EXERCISE BRIEF: Repeat the listing below exactly. Pictures do not belong in the copy.

GIVEN DATA:

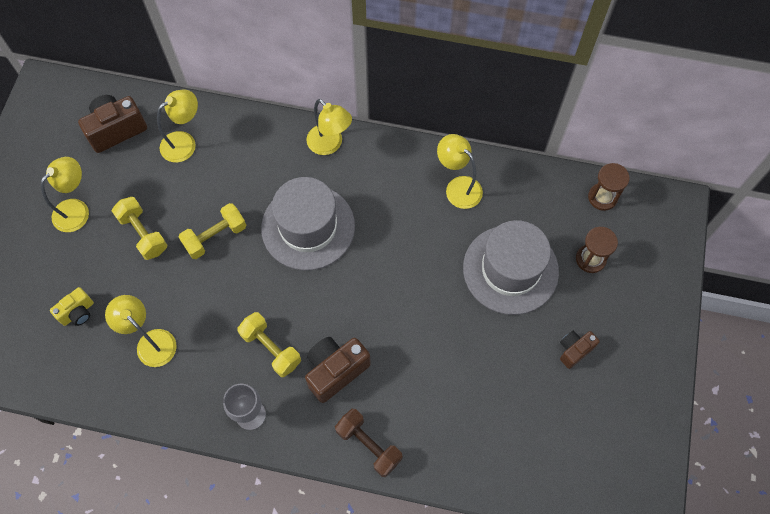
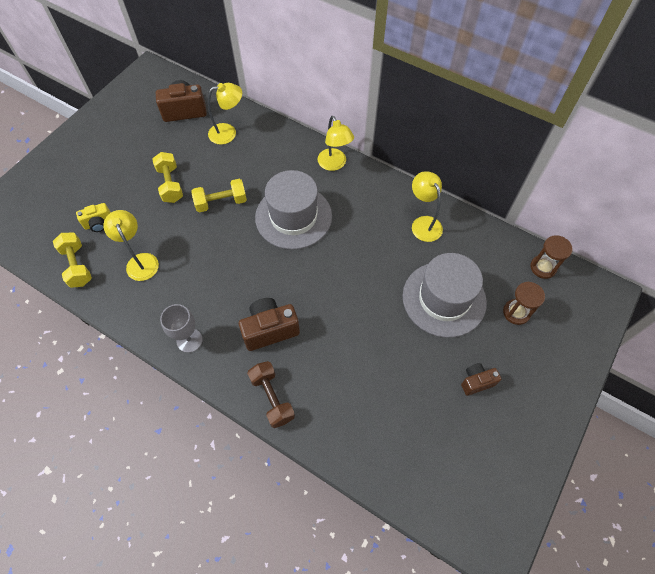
camera: 20 degrees right, 5 degrees down
yellow lamp [41,157,89,232] -> none
yellow dumbbell [237,312,301,377] -> yellow dumbbell moved to [53,233,92,288]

RESPONSE:
camera: 20 degrees right, 5 degrees down
yellow lamp [41,157,89,232] -> none
yellow dumbbell [237,312,301,377] -> yellow dumbbell moved to [53,233,92,288]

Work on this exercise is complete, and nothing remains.